→ **WHAT YOU HAVE TO DO**: Carry none of the pictures over; write out the complete data exactly.

%%

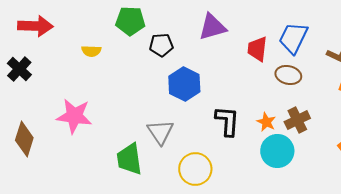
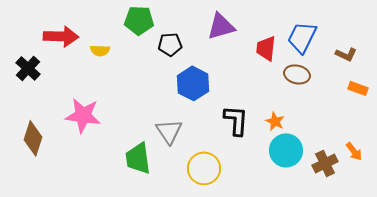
red arrow: (35, 26) -> (61, 36), moved
brown cross: (297, 120) -> (325, 163), moved

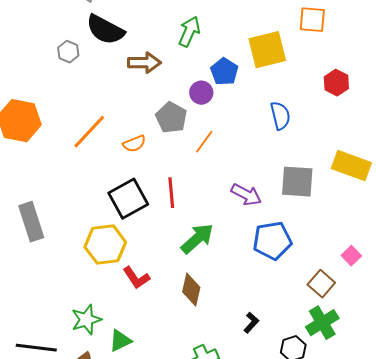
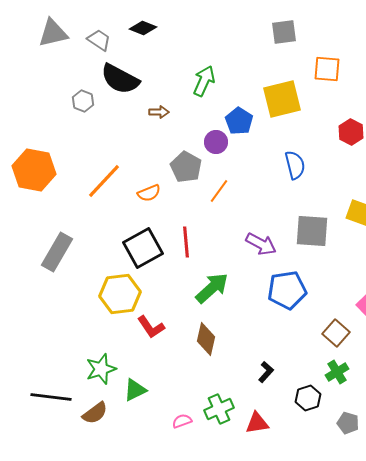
brown arrow: (144, 63) -> (159, 112), size x0.6
gray rectangle: (31, 222) -> (57, 252), moved, turned 48
green cross: (322, 323) -> (337, 372), size x0.7

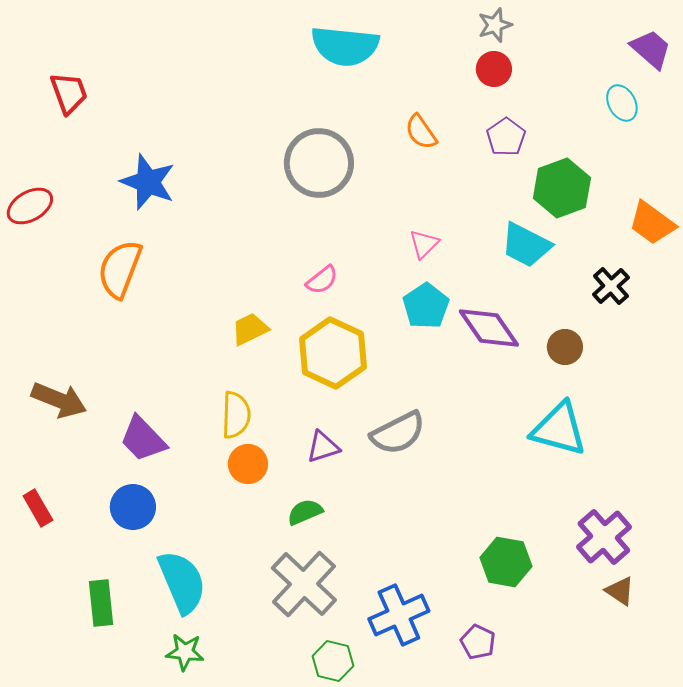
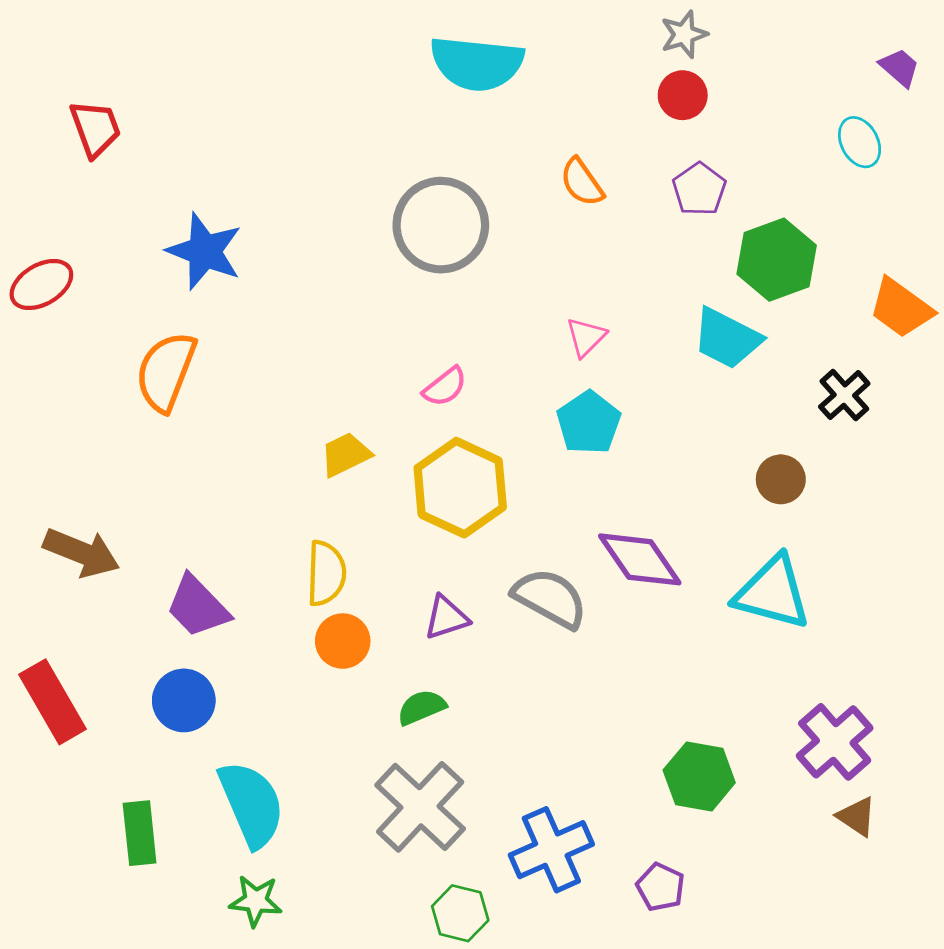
purple trapezoid: (651, 49) -> (900, 68), size x0.7
purple diamond: (489, 328) -> (640, 559), moved
gray semicircle: (398, 433) -> (550, 598), turned -124
red rectangle: (38, 508) -> (53, 702), size x1.6

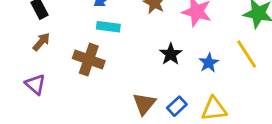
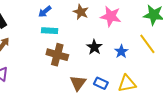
brown cross: (89, 60) -> (57, 55), moved
blue rectangle: (177, 106) -> (101, 83), turned 72

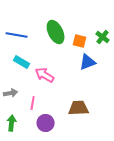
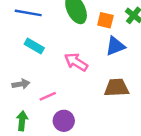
pink arrow: (45, 75) -> (76, 62), moved
pink line: (33, 103) -> (48, 96), turned 56
brown trapezoid: (79, 108) -> (116, 88), moved

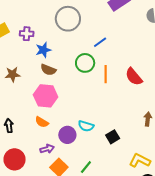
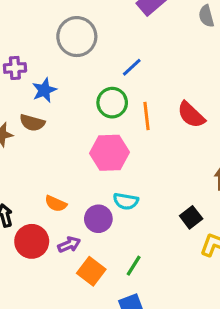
brown semicircle: (48, 70) -> (32, 123), moved
pink hexagon: (46, 96) -> (110, 153), moved
black square: (113, 137) -> (191, 217), moved
red circle: (15, 159) -> (32, 241), moved

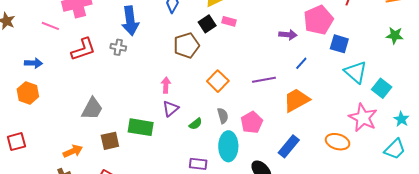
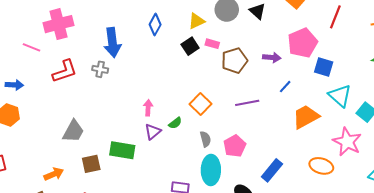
brown pentagon: (186, 45) -> (234, 61), moved
orange trapezoid: (296, 100) -> (306, 117), moved
green semicircle: (196, 124) -> (175, 123), moved

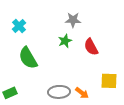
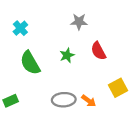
green star: (65, 41) -> (67, 55), moved
yellow square: (109, 81) -> (118, 88), turned -30

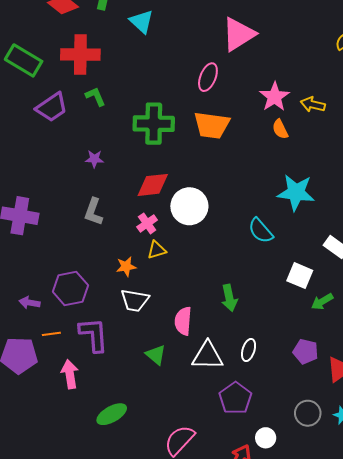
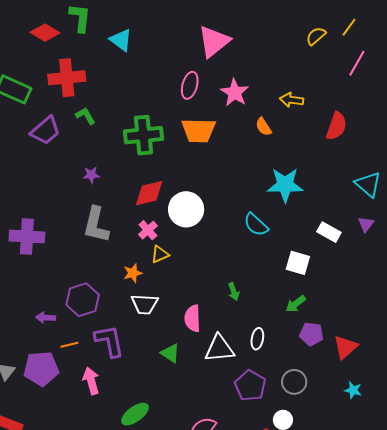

%%

→ **PROBLEM SOLUTION**:
red arrow: (35, 26) -> (61, 36), moved
brown cross: (297, 120) -> (325, 163), moved

brown arrow: (144, 63) -> (159, 112), size x0.6
gray rectangle: (31, 222) -> (57, 252), moved, turned 48
green cross: (322, 323) -> (337, 372), size x0.7

purple trapezoid: (651, 49) -> (900, 68), size x0.7
purple diamond: (489, 328) -> (640, 559), moved
gray semicircle: (398, 433) -> (550, 598), turned -124
red rectangle: (38, 508) -> (53, 702), size x1.6

brown cross: (89, 60) -> (57, 55), moved
blue rectangle: (177, 106) -> (101, 83), turned 72

pink arrow: (45, 75) -> (76, 62), moved
pink line: (33, 103) -> (48, 96), turned 56
brown trapezoid: (79, 108) -> (116, 88), moved

brown semicircle: (48, 70) -> (32, 123), moved
pink hexagon: (46, 96) -> (110, 153), moved
black square: (113, 137) -> (191, 217), moved
red circle: (15, 159) -> (32, 241), moved

brown pentagon: (186, 45) -> (234, 61), moved
orange trapezoid: (296, 100) -> (306, 117), moved
green semicircle: (196, 124) -> (175, 123), moved

green star: (65, 41) -> (67, 55), moved
yellow square: (109, 81) -> (118, 88), turned -30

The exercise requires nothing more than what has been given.